Directions for this task: In the data below, one line contains "R2: 1.3k (GND, N_2) -> 1.3k (+5V, N_2)" and a later one contains "JP1 pin 2: +5V -> GND". Print both, with every line between them, exactly and alone.

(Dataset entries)
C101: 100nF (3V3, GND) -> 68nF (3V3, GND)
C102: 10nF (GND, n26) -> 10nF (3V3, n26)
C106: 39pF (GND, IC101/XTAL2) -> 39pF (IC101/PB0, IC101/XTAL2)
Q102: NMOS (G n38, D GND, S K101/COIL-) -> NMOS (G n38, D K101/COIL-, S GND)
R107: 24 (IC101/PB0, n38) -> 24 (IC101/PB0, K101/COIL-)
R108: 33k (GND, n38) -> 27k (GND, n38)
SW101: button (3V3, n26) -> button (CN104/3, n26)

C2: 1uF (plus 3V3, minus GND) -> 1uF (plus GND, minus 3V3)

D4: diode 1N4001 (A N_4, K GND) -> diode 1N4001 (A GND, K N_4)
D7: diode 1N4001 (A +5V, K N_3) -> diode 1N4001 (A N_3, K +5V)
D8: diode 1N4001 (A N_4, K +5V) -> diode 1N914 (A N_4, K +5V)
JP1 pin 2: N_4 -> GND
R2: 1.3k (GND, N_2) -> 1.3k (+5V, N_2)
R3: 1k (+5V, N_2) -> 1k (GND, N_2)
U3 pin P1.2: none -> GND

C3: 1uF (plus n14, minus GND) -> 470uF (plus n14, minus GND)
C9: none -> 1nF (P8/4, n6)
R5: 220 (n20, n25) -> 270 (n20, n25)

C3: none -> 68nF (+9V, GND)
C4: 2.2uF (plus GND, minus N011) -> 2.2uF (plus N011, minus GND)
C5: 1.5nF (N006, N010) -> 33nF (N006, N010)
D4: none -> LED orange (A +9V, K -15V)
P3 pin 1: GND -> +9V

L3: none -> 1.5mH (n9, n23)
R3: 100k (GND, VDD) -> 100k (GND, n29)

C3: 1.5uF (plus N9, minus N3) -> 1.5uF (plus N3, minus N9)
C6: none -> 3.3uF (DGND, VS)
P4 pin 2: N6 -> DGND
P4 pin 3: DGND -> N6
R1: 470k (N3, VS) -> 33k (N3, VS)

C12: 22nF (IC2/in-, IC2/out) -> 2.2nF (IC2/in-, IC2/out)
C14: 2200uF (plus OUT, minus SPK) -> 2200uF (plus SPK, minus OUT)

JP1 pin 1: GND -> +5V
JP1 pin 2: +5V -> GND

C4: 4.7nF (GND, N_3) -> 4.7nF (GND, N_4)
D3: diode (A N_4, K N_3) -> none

Result of the exercise:
R2: 1.3k (GND, N_2) -> 1.3k (+5V, N_2)
R3: 1k (+5V, N_2) -> 1k (GND, N_2)
U3 pin P1.2: none -> GND

C3: 1uF (plus n14, minus GND) -> 470uF (plus n14, minus GND)
C9: none -> 1nF (P8/4, n6)
R5: 220 (n20, n25) -> 270 (n20, n25)

C3: none -> 68nF (+9V, GND)
C4: 2.2uF (plus GND, minus N011) -> 2.2uF (plus N011, minus GND)
C5: 1.5nF (N006, N010) -> 33nF (N006, N010)
D4: none -> LED orange (A +9V, K -15V)
P3 pin 1: GND -> +9V

L3: none -> 1.5mH (n9, n23)
R3: 100k (GND, VDD) -> 100k (GND, n29)

C3: 1.5uF (plus N9, minus N3) -> 1.5uF (plus N3, minus N9)
C6: none -> 3.3uF (DGND, VS)
P4 pin 2: N6 -> DGND
P4 pin 3: DGND -> N6
R1: 470k (N3, VS) -> 33k (N3, VS)

C12: 22nF (IC2/in-, IC2/out) -> 2.2nF (IC2/in-, IC2/out)
C14: 2200uF (plus OUT, minus SPK) -> 2200uF (plus SPK, minus OUT)

JP1 pin 1: GND -> +5V
JP1 pin 2: +5V -> GND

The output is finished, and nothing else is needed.